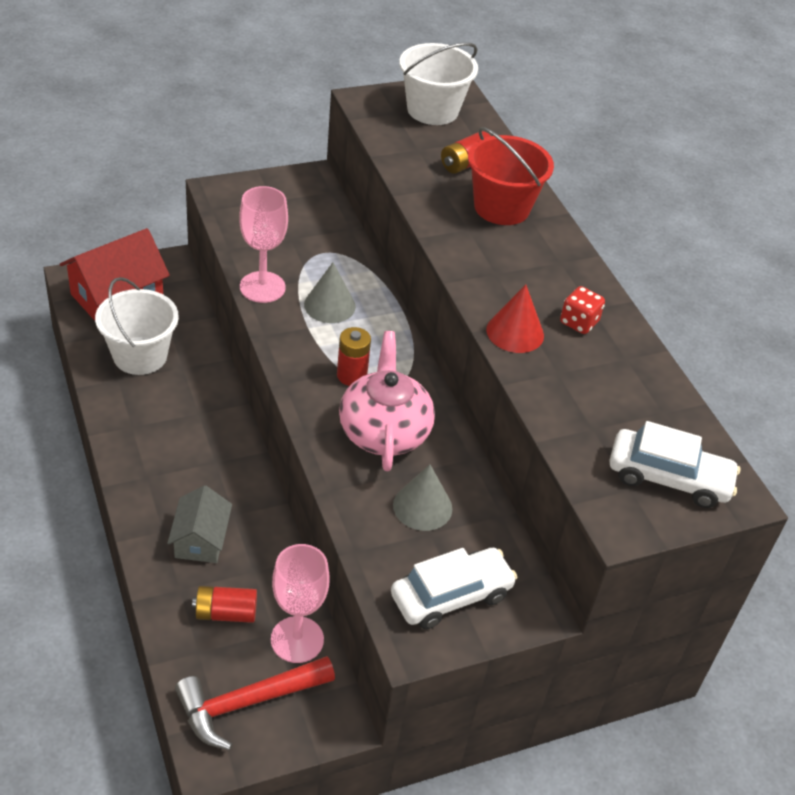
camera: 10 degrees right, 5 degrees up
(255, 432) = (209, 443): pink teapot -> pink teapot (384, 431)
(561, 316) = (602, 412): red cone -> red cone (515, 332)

---

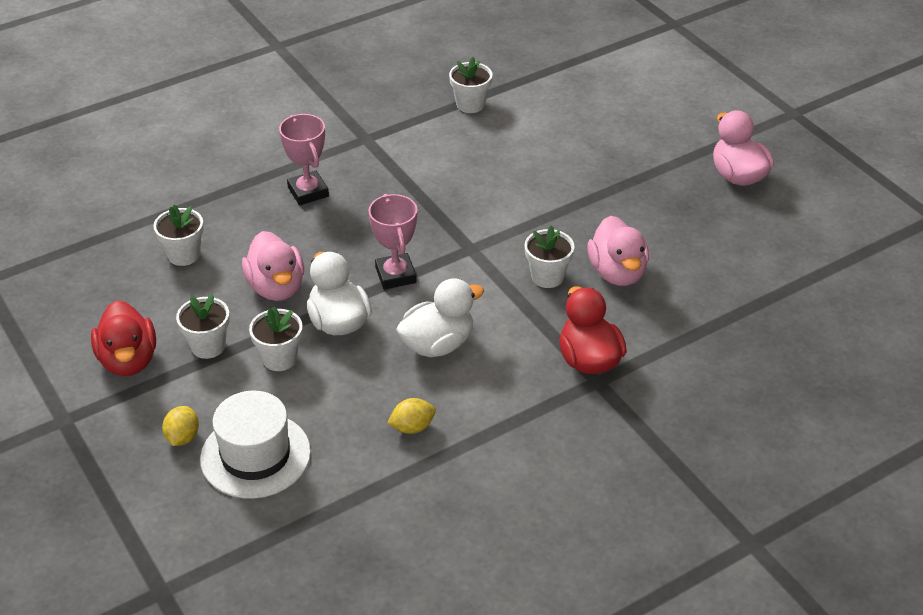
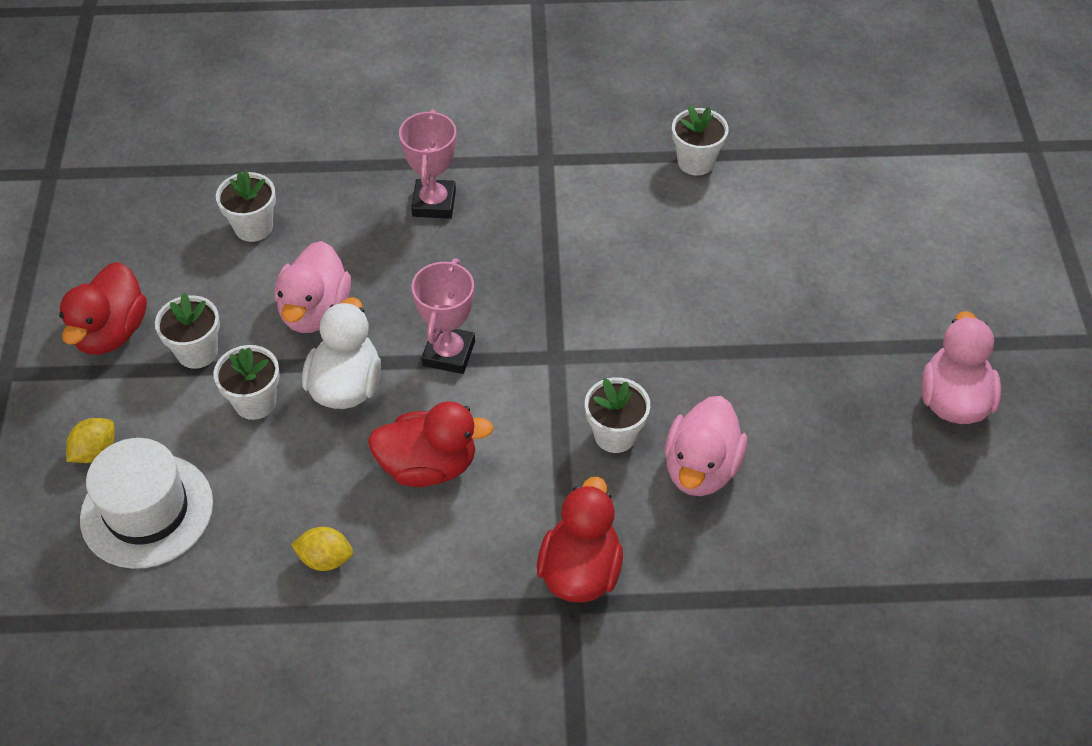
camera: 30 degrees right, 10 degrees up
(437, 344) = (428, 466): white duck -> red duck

Exercise details
Your task is to copy every line in the entries that holds the string "camera".

Written answer
camera: 10 degrees right, 5 degrees up
camera: 30 degrees right, 10 degrees up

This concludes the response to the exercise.